● ACTION ITEM
Your answer should hold only the lines from the one containing "first_place: [483, 163]" through the last line below, copied exactly; pictures stay out.

+++ MATERIAL SHOWN

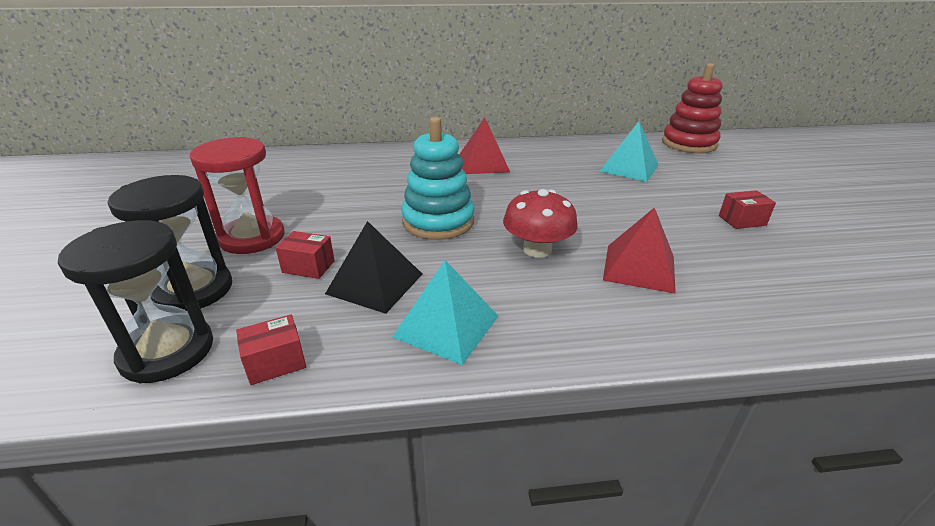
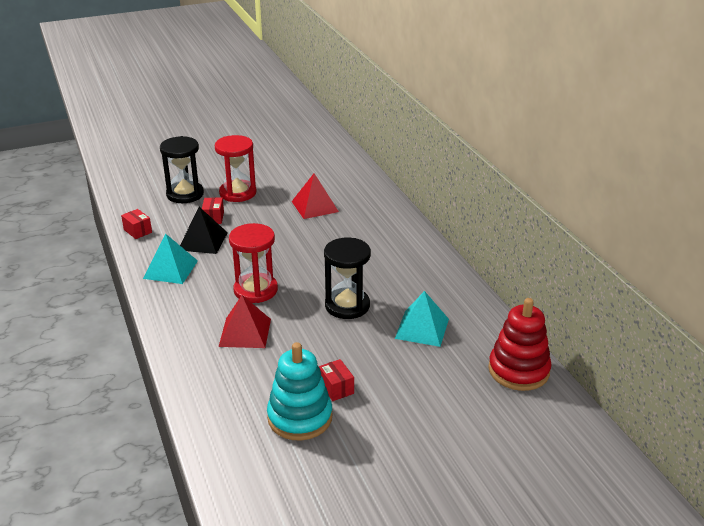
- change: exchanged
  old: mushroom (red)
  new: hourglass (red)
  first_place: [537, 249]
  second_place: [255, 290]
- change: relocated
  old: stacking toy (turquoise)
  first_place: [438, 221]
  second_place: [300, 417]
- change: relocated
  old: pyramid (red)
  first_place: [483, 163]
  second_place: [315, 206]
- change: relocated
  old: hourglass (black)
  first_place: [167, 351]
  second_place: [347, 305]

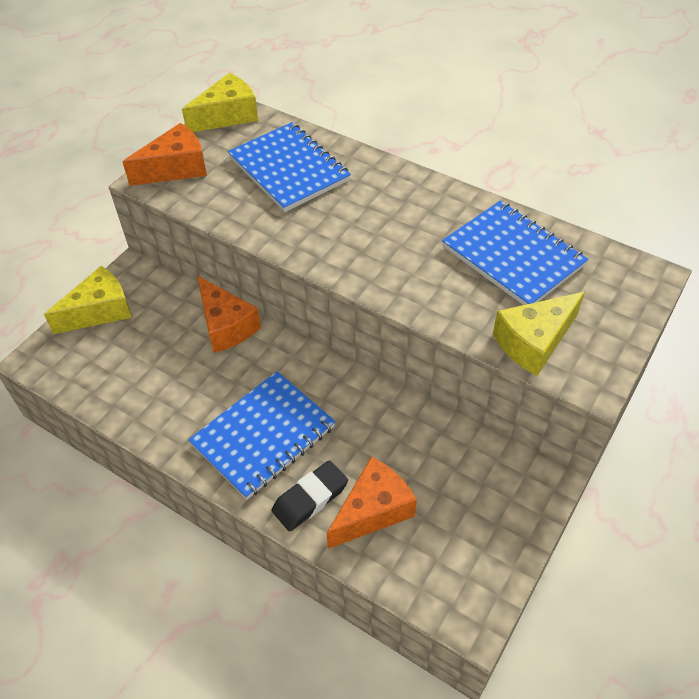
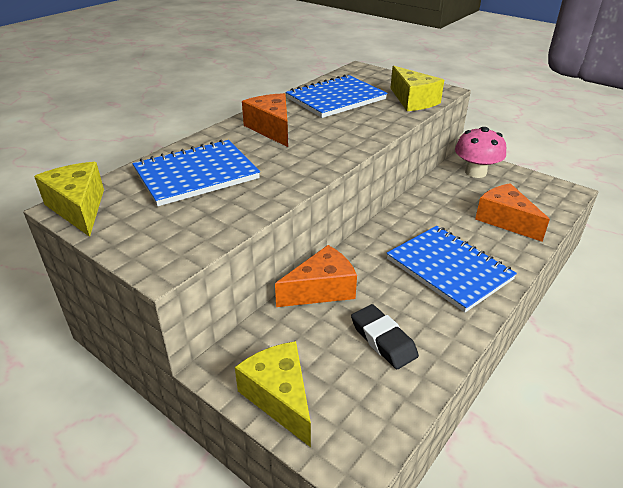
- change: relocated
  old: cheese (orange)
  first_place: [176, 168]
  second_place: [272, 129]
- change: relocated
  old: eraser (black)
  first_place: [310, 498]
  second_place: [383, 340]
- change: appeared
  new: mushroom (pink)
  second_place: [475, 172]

++++++

● ANSWER FOR THIS EXERCISE
  first_place: [483, 163]
  second_place: [315, 206]
- change: relocated
  old: hourglass (black)
  first_place: [167, 351]
  second_place: [347, 305]

- change: relocated
  old: cheese (orange)
  first_place: [176, 168]
  second_place: [272, 129]
- change: relocated
  old: eraser (black)
  first_place: [310, 498]
  second_place: [383, 340]
- change: appeared
  new: mushroom (pink)
  second_place: [475, 172]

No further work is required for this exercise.